# [EXERCISE DATA]
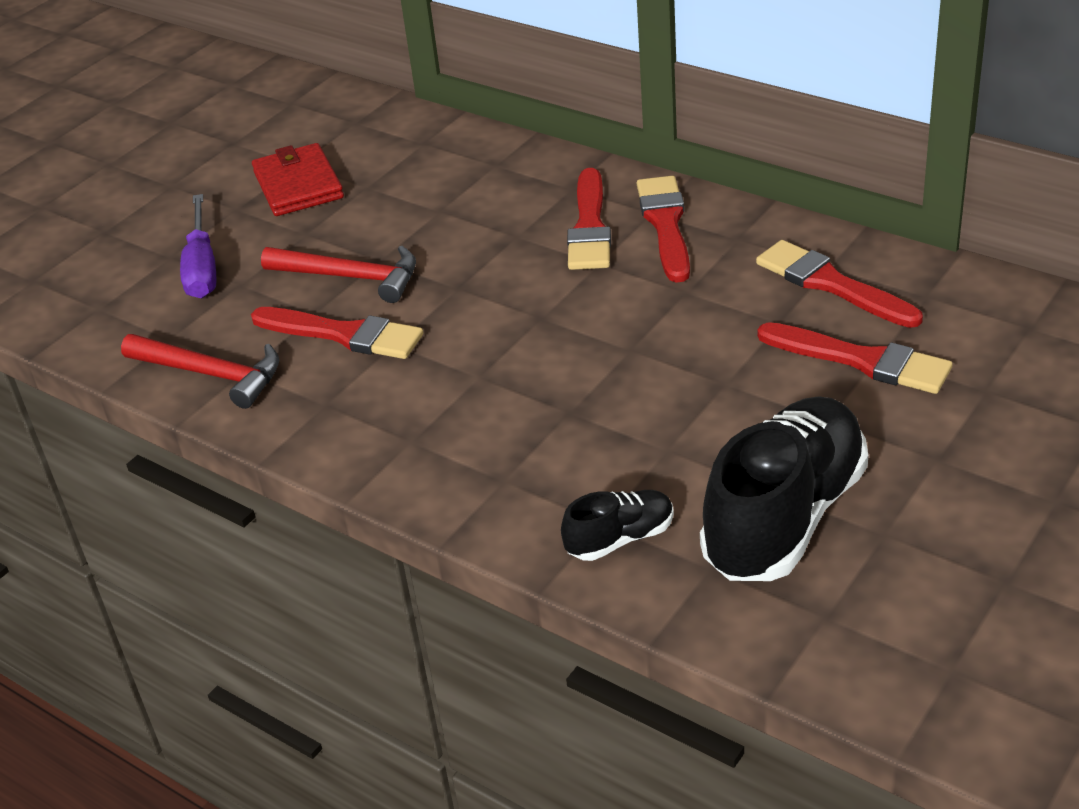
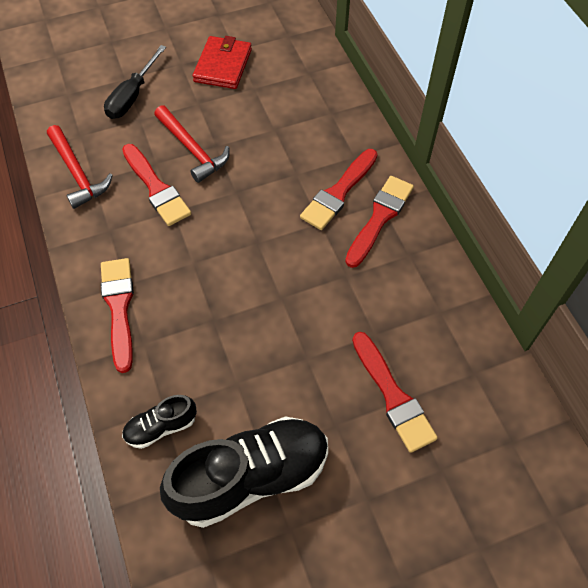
camera: 30 degrees right, 20 degrees up
(202, 267) = (132, 96): purple screwdriver -> black screwdriver
(620, 539) = (161, 427): black shoe -> black shoe turned 150 degrees clockwise
(831, 284) = (428, 326): red brush -> red brush (119, 308)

# [PROBLEM]
Pictures aside, print every line of the material exactly.

# [FINISHED TASK]
camera: 30 degrees right, 20 degrees up
(202, 267) = (132, 96): purple screwdriver -> black screwdriver
(620, 539) = (161, 427): black shoe -> black shoe turned 150 degrees clockwise
(831, 284) = (428, 326): red brush -> red brush (119, 308)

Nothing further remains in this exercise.